• Exercise description:
Everything in the listing below must be set down again exactly, apart from the pictures.

• Listed records:
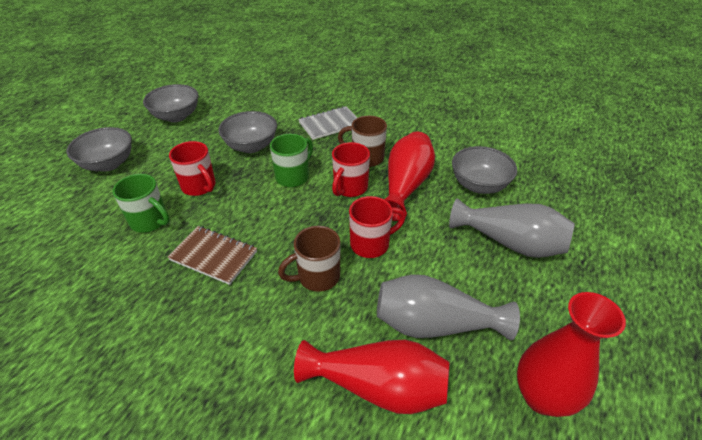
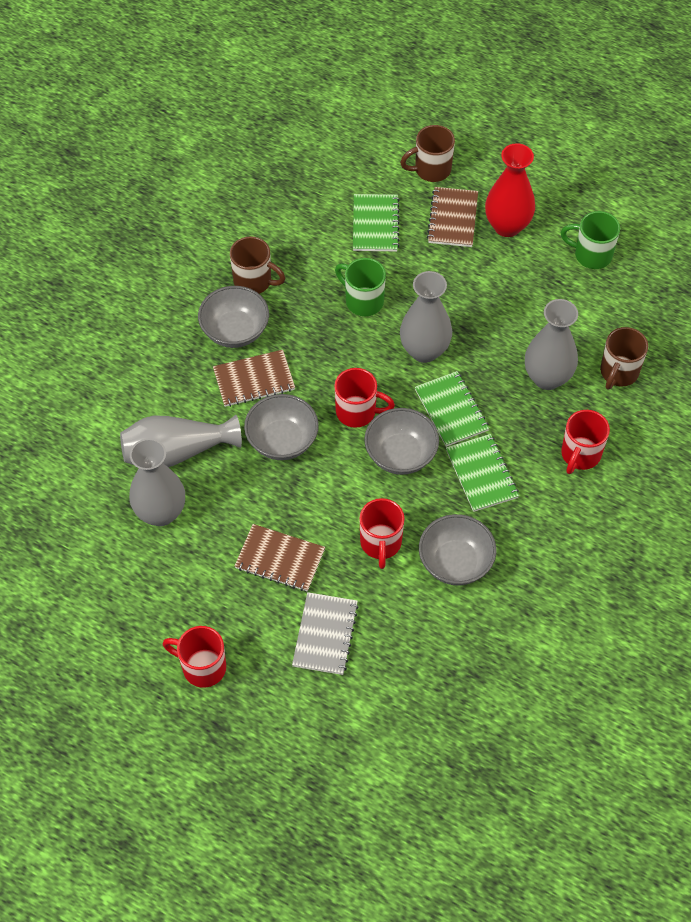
brown mug: 2 -> 3
brown notebook: 1 -> 3
green notebook: 0 -> 3
grey vase: 2 -> 4
red mug: 3 -> 4
red vase: 3 -> 1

• Result of the task:
brown mug: 2 -> 3
brown notebook: 1 -> 3
green notebook: 0 -> 3
grey vase: 2 -> 4
red mug: 3 -> 4
red vase: 3 -> 1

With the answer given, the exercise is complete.